#### [Stated problem]
Reproduce all records verbatim.

#### [Material shown]
"""
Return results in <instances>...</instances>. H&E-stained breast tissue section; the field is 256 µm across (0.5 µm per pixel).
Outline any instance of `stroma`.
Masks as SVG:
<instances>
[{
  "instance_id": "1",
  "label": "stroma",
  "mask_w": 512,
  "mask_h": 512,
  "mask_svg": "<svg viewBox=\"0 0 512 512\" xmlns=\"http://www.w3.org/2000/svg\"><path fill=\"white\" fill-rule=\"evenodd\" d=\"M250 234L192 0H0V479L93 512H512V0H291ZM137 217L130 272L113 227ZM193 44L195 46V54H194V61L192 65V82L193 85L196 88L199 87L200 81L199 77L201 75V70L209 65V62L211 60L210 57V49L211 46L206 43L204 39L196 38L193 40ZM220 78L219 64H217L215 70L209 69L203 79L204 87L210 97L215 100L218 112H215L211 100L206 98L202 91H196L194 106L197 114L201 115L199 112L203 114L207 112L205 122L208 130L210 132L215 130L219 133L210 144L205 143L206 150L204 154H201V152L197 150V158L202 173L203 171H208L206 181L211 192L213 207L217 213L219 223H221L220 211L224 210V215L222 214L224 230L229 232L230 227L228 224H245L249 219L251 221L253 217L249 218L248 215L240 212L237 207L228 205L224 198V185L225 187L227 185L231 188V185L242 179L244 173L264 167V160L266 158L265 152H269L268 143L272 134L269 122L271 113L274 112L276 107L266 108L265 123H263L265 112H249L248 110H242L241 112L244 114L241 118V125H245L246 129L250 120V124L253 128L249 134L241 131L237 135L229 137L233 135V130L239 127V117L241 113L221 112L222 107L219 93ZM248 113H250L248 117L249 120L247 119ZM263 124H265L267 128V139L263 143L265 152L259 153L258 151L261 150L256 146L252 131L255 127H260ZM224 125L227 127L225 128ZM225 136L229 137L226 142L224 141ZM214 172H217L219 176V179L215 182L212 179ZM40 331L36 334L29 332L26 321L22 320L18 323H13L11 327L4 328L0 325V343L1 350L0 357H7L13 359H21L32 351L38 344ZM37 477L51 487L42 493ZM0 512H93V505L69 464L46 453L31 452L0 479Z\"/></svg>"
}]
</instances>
"""
#### [Task response]
Return results in <instances>...</instances>. H&E-stained breast tissue section; the field is 256 µm across (0.5 µm per pixel).
Outline any instance of `stroma`.
Masks as SVG:
<instances>
[{
  "instance_id": "1",
  "label": "stroma",
  "mask_w": 512,
  "mask_h": 512,
  "mask_svg": "<svg viewBox=\"0 0 512 512\" xmlns=\"http://www.w3.org/2000/svg\"><path fill=\"white\" fill-rule=\"evenodd\" d=\"M250 234L192 0H0V479L93 512H512V0H291ZM137 217L130 272L113 227ZM193 44L195 46V54H194V61L192 65V82L193 85L196 88L199 87L200 81L199 77L201 75V70L209 65V62L211 60L210 57V49L211 46L206 43L204 39L196 38L193 40ZM220 78L219 64H217L215 70L209 69L203 79L204 87L210 97L215 100L218 112H215L211 100L206 98L202 91H196L194 106L197 114L201 115L199 112L203 114L207 112L205 122L208 130L210 132L215 130L219 133L210 144L205 143L206 150L204 154H201V152L197 150V158L202 173L203 171H208L206 181L211 192L213 207L217 213L219 223H221L220 211L224 210V215L222 214L224 230L229 232L230 227L228 224H245L249 219L251 221L253 217L249 218L248 215L240 212L237 207L228 205L224 198V185L225 187L227 185L231 188V185L242 179L244 173L264 167V160L266 158L265 152H269L268 143L272 134L269 122L271 113L274 112L276 107L266 108L265 123H263L265 112H249L248 110H242L241 112L244 114L241 118V125H245L246 129L250 120V124L253 128L249 134L241 131L237 135L229 137L233 135V130L239 127V117L241 113L221 112L222 107L219 93ZM248 113H250L248 117L249 120L247 119ZM263 124H265L267 128V139L263 143L265 152L259 153L258 151L261 150L256 146L252 131L255 127H260ZM224 125L227 127L225 128ZM225 136L229 137L226 142L224 141ZM214 172H217L219 176V179L215 182L212 179ZM40 331L36 334L29 332L26 321L22 320L18 323H13L11 327L4 328L0 325V343L1 350L0 357H7L13 359H21L32 351L38 344ZM37 477L51 487L42 493ZM0 512H93V505L69 464L46 453L31 452L0 479Z\"/></svg>"
}]
</instances>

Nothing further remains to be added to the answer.